_What the task requires:_ When copying the records below, keep every word as it is and drop the images.

_Listed records:_
──────────────────────────────

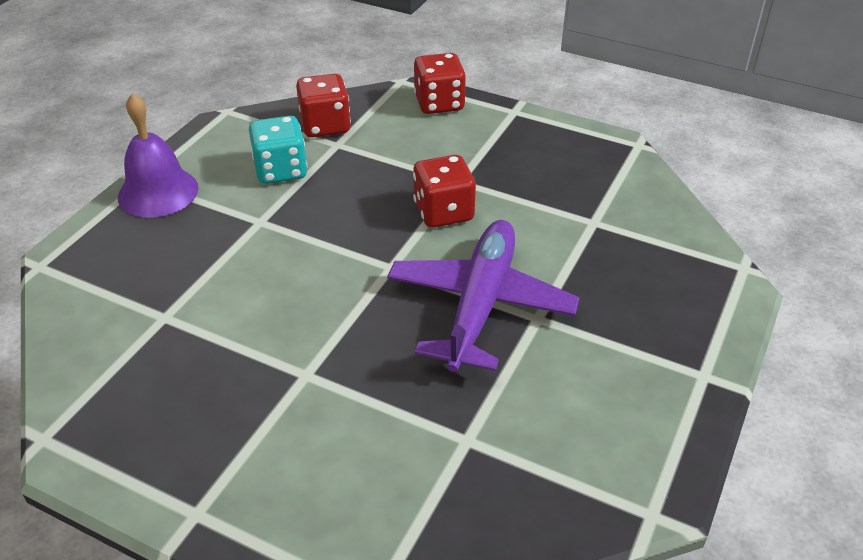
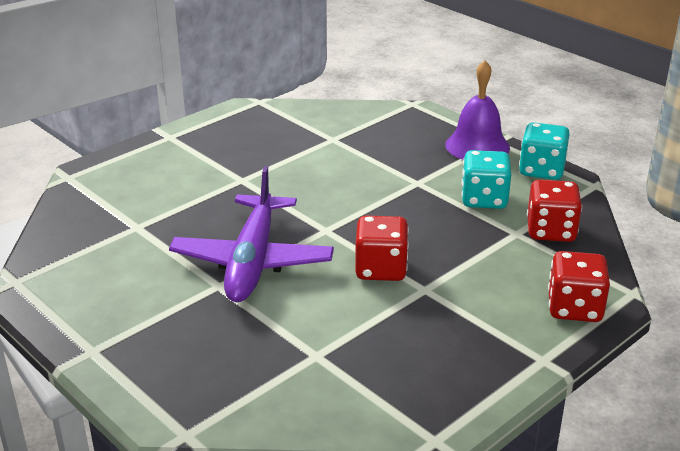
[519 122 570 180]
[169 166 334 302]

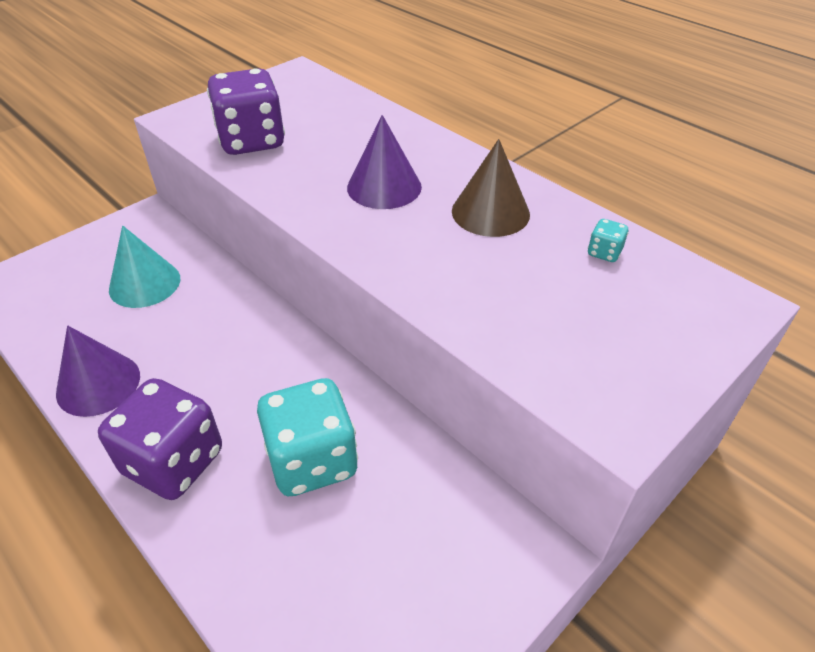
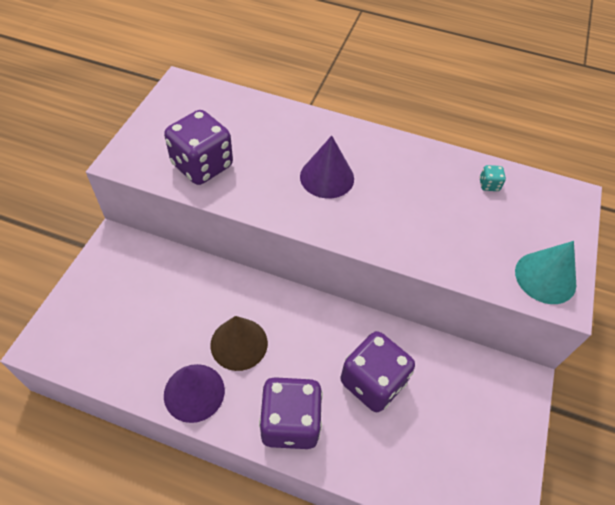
[515 241 576 304]
[210 316 268 371]
[341 331 415 412]

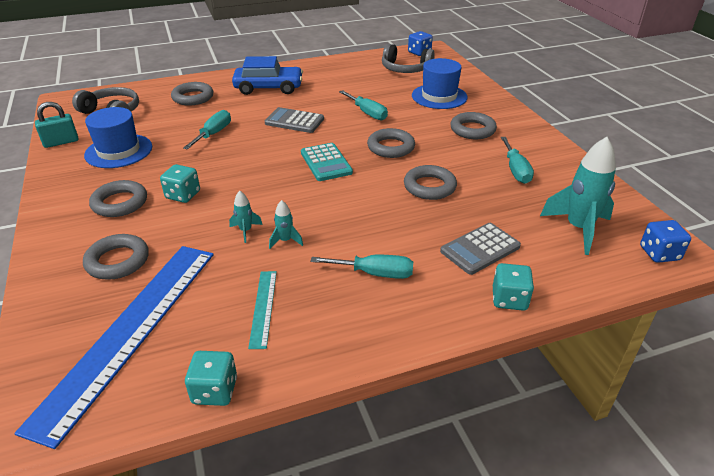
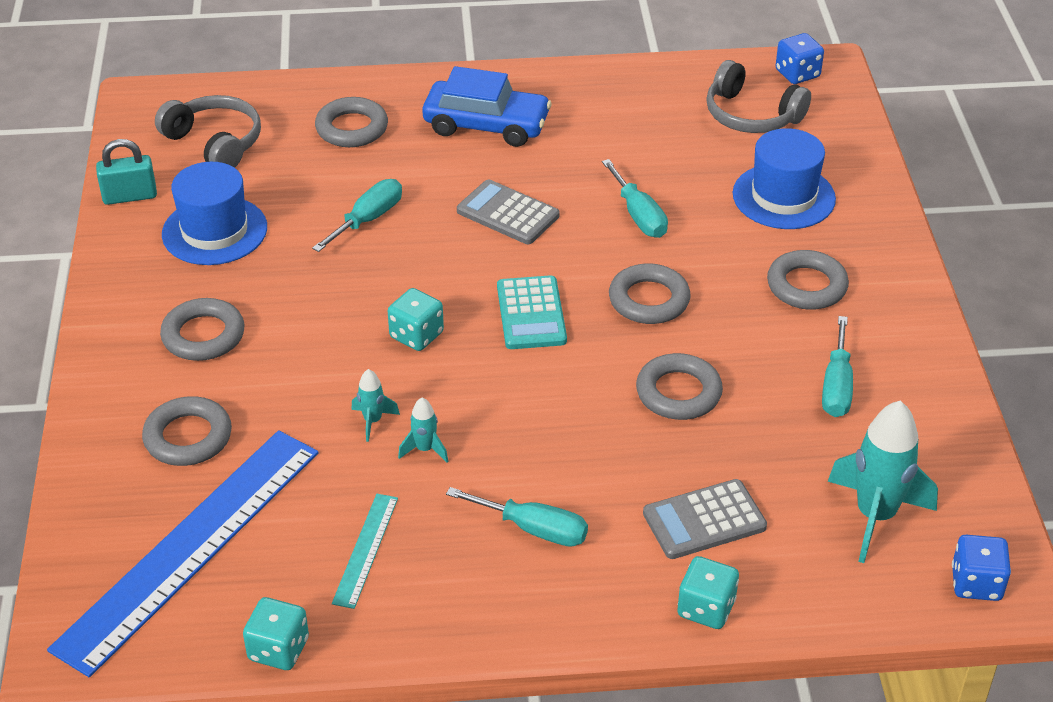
[388 288 444 351]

──────────────────────────────

_Answer for the task:_
[519 122 570 180]
[169 166 334 302]

[515 241 576 304]
[210 316 268 371]
[341 331 415 412]

[388 288 444 351]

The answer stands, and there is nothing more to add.